(Recorded data)

◇ ◇ ◇ ◇ ◇

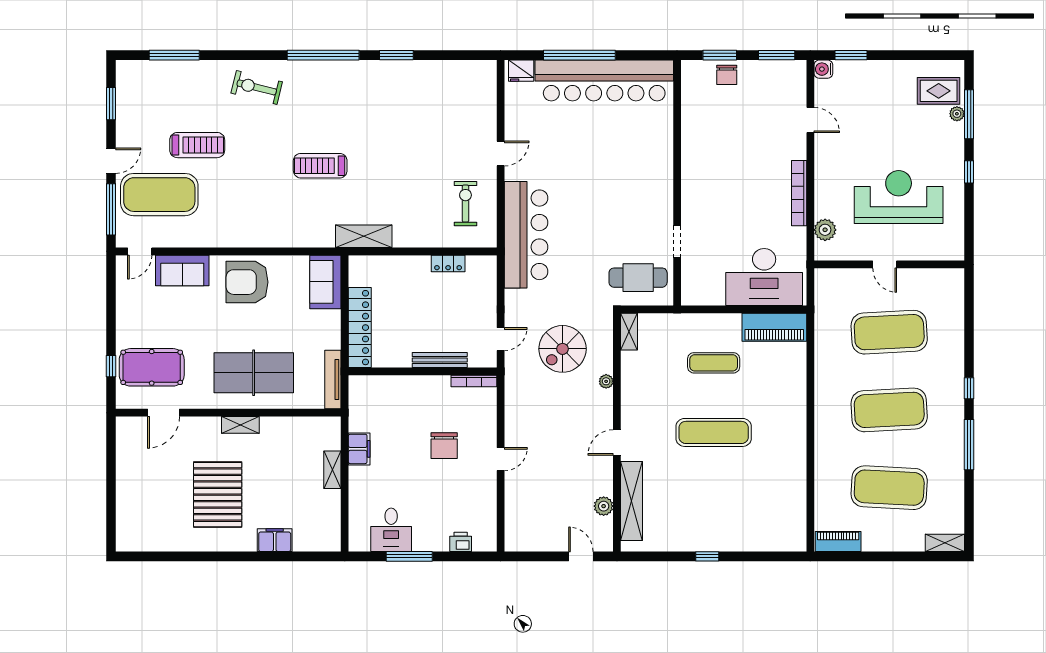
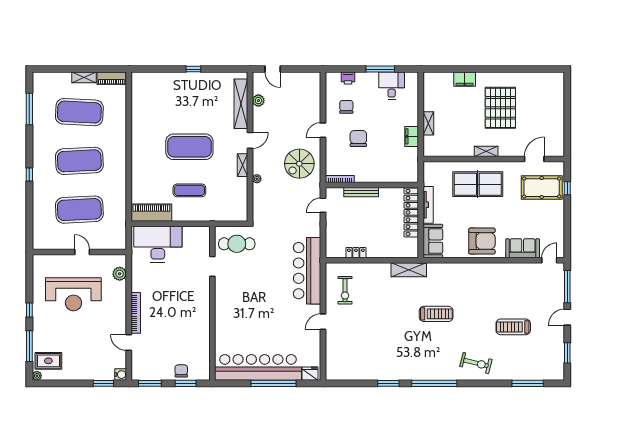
plant: (957, 114) -> (37, 376), moved
bookcase: (799, 193) -> (136, 313), moved
exercise mat: (159, 195) -> (537, 296), removed
shelving: (629, 332) -> (242, 165), moved
spiral stairs: (563, 349) -> (299, 164), moved, turned 180
tv unit: (333, 379) -> (428, 205), moved
exercise mat: (714, 432) -> (189, 147), width x1.47
window: (969, 445) -> (29, 109), moved
chair: (463, 496) -> (346, 107), added
shelving: (945, 543) -> (84, 77), moved

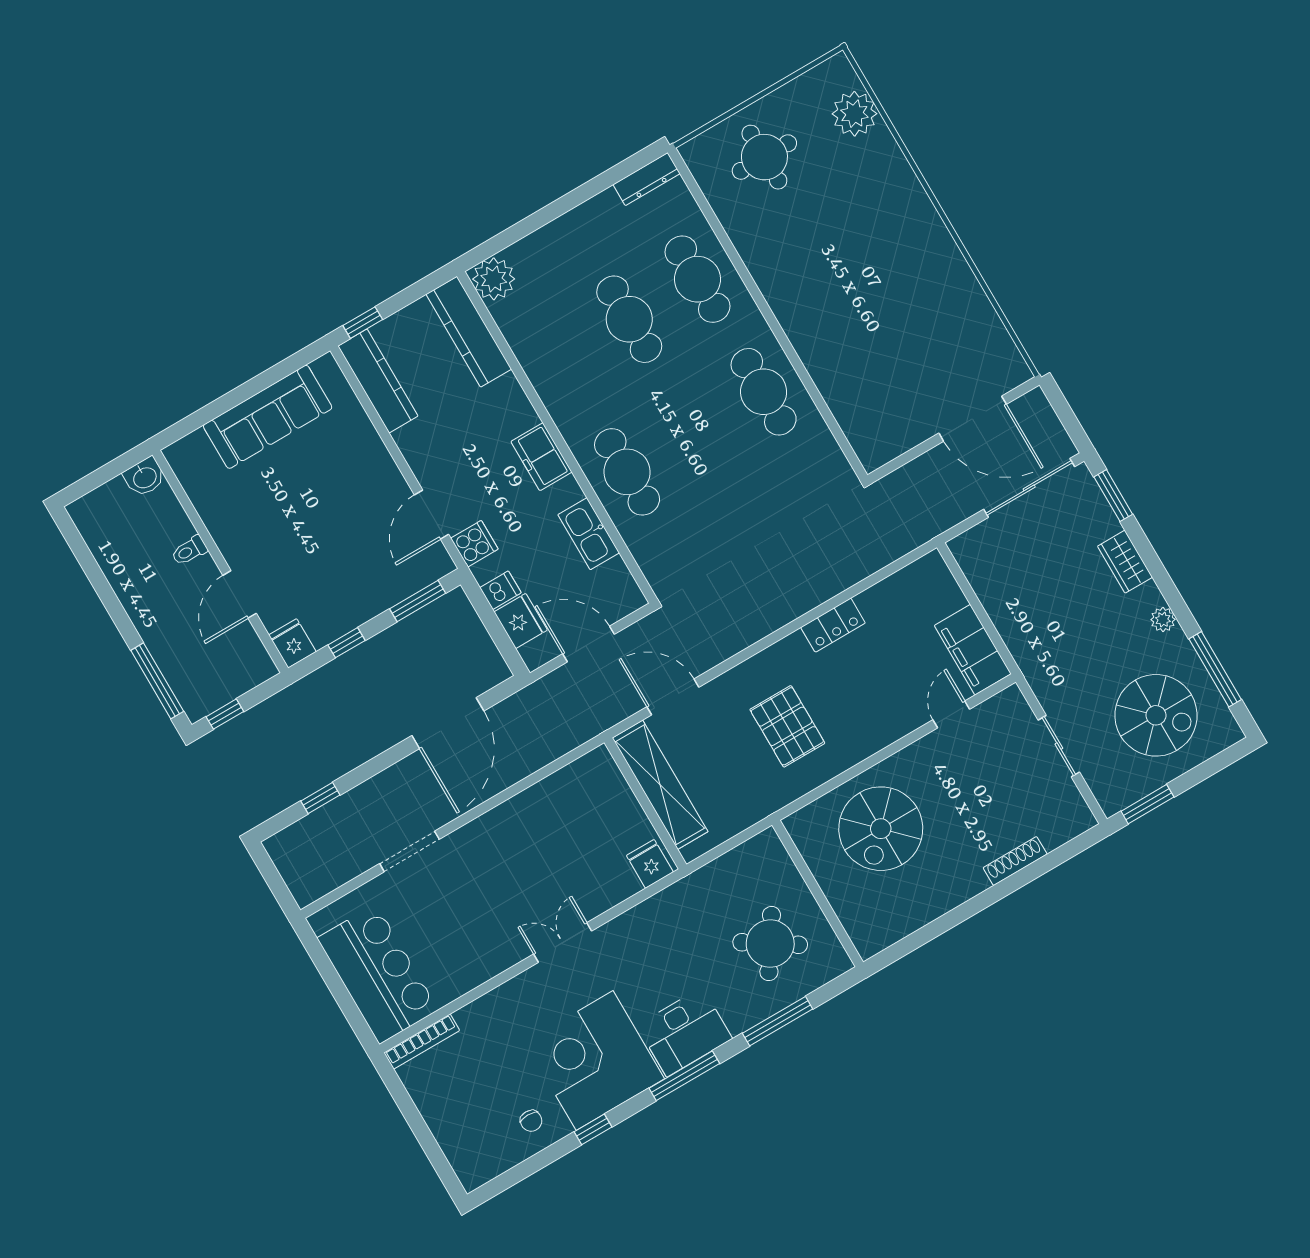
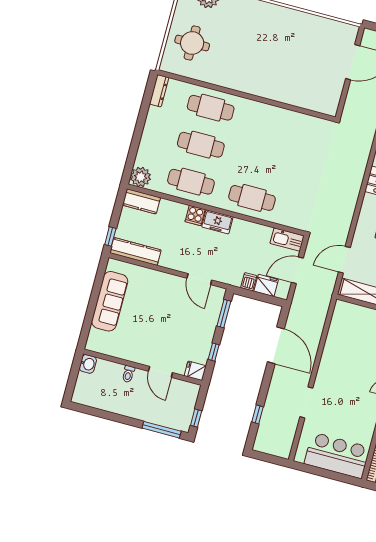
kitchen counter: (469, 332) -> (141, 201), width x0.67
cafe table: (764, 392) -> (191, 182), moved
kitchen sink: (589, 534) -> (287, 240), moved
cooker: (474, 544) -> (195, 215), moved, turned 180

◇ ◇ ◇ ◇ ◇

▶ _To-do item_: Return nothing but the lines running from the start of the data to the line with "kitchen sink: (589, 534) -> (287, 240), moved", please, both ends included and no pictures.

▶ _Task response_:
plant: (957, 114) -> (37, 376), moved
bookcase: (799, 193) -> (136, 313), moved
exercise mat: (159, 195) -> (537, 296), removed
shelving: (629, 332) -> (242, 165), moved
spiral stairs: (563, 349) -> (299, 164), moved, turned 180
tv unit: (333, 379) -> (428, 205), moved
exercise mat: (714, 432) -> (189, 147), width x1.47
window: (969, 445) -> (29, 109), moved
chair: (463, 496) -> (346, 107), added
shelving: (945, 543) -> (84, 77), moved

kitchen counter: (469, 332) -> (141, 201), width x0.67
cafe table: (764, 392) -> (191, 182), moved
kitchen sink: (589, 534) -> (287, 240), moved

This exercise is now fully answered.